◆ Instructions to follow
Output the whole listing exactly, except for the pictures in it.

◆ Input data
=== Section Start ===
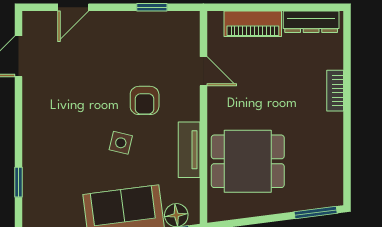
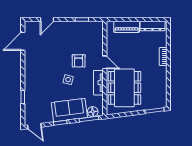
door: (203, 71) -> (105, 62), moved
dining table: (248, 161) -> (124, 88), width x1.37

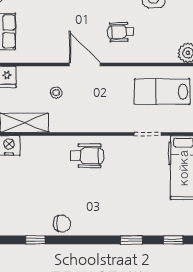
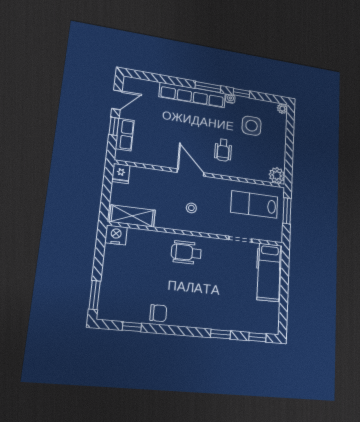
wheelchair: (121, 32) -> (223, 150), turned -88
stool: (56, 93) -> (191, 208), moved
wheelchair: (87, 156) -> (186, 252), turned 180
=== Section End ===
◆ Worked solution
door: (203, 71) -> (105, 62), moved
dining table: (248, 161) -> (124, 88), width x1.37

wheelchair: (121, 32) -> (223, 150), turned -88
stool: (56, 93) -> (191, 208), moved
wheelchair: (87, 156) -> (186, 252), turned 180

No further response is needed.